Records from a dataset
────────────────────
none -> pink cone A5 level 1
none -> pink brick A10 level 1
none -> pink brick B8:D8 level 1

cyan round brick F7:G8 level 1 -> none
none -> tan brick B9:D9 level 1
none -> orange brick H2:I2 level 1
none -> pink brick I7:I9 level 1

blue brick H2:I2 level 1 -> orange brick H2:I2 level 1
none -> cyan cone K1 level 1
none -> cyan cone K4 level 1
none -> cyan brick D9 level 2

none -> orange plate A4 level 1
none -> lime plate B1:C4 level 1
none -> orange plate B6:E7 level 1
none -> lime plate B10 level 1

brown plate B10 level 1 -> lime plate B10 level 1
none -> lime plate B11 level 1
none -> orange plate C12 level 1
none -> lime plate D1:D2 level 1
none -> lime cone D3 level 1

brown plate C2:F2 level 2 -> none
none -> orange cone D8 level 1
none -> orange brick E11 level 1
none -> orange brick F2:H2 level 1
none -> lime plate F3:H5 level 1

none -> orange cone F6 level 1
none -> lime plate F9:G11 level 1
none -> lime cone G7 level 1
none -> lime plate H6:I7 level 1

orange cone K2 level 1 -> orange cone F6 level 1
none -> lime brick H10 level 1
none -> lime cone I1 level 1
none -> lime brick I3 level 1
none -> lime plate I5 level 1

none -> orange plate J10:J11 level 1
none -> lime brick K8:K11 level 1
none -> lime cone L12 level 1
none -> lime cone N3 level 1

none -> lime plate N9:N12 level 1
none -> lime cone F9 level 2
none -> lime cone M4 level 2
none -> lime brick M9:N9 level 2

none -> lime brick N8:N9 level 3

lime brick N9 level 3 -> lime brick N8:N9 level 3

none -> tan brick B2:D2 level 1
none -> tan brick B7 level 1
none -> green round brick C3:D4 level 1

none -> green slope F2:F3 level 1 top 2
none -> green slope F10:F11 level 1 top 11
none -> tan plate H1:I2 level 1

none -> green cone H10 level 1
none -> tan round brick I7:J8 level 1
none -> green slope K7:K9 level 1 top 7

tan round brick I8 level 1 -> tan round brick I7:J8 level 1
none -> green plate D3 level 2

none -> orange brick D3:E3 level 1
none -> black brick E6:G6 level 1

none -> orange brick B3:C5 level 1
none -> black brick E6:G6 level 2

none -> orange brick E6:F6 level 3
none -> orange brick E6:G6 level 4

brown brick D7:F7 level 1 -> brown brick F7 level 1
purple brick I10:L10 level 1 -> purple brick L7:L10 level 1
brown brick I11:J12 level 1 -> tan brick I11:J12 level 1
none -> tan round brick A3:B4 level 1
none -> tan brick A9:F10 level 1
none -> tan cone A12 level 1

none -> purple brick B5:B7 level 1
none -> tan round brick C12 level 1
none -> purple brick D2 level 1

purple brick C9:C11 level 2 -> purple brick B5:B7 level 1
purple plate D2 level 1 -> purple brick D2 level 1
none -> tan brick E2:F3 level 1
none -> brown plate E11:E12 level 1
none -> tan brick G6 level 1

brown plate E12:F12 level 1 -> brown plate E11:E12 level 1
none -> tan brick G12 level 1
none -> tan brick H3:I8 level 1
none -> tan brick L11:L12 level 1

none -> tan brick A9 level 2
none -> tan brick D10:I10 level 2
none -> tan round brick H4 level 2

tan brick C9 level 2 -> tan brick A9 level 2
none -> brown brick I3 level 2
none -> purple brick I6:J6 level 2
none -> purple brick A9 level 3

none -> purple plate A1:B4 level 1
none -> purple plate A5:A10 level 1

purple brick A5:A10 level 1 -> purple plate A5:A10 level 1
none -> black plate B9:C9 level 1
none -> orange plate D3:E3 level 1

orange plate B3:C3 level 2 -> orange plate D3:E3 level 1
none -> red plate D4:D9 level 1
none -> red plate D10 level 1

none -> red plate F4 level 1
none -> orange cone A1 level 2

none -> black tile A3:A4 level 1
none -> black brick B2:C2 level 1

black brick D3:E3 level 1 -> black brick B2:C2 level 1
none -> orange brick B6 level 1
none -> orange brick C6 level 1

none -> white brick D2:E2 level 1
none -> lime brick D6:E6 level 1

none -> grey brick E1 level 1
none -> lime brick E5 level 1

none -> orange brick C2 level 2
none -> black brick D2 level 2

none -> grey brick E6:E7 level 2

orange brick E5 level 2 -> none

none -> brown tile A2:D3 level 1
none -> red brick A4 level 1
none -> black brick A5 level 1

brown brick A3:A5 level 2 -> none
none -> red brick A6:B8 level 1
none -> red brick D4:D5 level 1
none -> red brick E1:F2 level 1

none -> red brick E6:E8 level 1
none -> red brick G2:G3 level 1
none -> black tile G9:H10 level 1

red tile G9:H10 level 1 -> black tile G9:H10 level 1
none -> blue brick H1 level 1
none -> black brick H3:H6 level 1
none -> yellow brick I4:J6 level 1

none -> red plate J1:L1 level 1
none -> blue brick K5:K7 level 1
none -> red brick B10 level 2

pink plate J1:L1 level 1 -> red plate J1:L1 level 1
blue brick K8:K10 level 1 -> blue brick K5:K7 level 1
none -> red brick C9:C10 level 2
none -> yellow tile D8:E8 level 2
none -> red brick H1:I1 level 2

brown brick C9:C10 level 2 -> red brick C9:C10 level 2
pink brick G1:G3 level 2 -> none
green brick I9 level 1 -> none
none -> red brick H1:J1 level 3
────────────────────
Task => Wherever the string "brown" appears in the records, copy the whole line.

Problem solution =>
brown plate B10 level 1 -> lime plate B10 level 1
brown plate C2:F2 level 2 -> none
brown brick D7:F7 level 1 -> brown brick F7 level 1
brown brick I11:J12 level 1 -> tan brick I11:J12 level 1
none -> brown plate E11:E12 level 1
brown plate E12:F12 level 1 -> brown plate E11:E12 level 1
none -> brown brick I3 level 2
none -> brown tile A2:D3 level 1
brown brick A3:A5 level 2 -> none
brown brick C9:C10 level 2 -> red brick C9:C10 level 2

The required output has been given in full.